* **AIM OF THE TASK**:
Render the data below as a numbered list with one line per item, skipping blank lines. Leave out the pictures.

* **STORED DATA**:

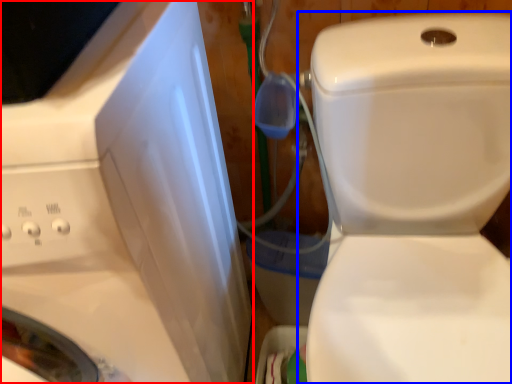
Question: Which object is further to the camera taking this photo, washing machine (highlighted by a red box) or toilet (highlighted by a blue box)?

Choices:
 (A) washing machine
 (B) toilet

Answer: (B)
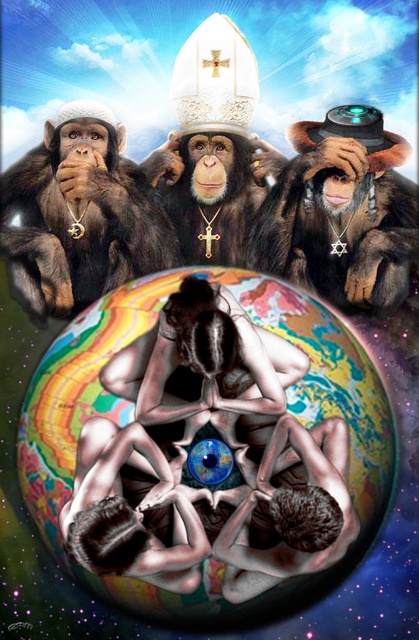
Question: Does smooth skin figure at center have a lesser width compared to shiny gold cross at center?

* **SOLUTION FOR THIS EXERCISE**:
1. Question: Which object is further to the camera taking this photo, washing machine (highlighted by a red box) or toilet (highlighted by a blue box)?
2. Choices:
3.  (A) washing machine
4.  (B) toilet
5. Answer: (B)
6. Question: Does smooth skin figure at center have a lesser width compared to shiny gold cross at center?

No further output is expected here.